(Excerpts from a dataset)
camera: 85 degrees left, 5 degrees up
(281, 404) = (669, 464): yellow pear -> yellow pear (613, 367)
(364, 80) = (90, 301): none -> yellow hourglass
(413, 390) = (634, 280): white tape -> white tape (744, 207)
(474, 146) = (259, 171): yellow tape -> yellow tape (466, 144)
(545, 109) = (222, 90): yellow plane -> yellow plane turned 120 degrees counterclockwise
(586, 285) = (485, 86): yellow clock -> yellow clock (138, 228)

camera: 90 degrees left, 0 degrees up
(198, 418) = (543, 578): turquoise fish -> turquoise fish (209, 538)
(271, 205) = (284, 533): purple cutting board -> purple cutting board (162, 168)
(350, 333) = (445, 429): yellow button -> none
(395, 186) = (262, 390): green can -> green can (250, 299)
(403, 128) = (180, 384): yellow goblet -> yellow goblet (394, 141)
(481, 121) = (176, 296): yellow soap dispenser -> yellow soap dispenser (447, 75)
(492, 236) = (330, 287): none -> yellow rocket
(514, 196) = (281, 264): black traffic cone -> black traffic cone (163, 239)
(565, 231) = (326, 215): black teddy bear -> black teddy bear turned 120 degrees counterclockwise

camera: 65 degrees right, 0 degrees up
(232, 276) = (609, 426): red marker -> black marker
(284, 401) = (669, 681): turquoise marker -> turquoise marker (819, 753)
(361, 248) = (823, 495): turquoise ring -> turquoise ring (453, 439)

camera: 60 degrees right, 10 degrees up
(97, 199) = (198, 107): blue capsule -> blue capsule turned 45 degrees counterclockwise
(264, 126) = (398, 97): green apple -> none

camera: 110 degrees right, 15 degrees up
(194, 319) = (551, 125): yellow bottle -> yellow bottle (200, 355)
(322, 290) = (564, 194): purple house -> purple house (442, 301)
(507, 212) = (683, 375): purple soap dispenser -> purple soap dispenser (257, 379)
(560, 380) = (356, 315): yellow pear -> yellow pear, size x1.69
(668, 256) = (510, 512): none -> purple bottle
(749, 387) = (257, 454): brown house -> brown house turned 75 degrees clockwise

> [Task instructions] Find the word "turquoise" in the entries and show each line where it is found.

> [Response below]
(198, 418) = (543, 578): turquoise fish -> turquoise fish (209, 538)
(284, 401) = (669, 681): turquoise marker -> turquoise marker (819, 753)
(361, 248) = (823, 495): turquoise ring -> turquoise ring (453, 439)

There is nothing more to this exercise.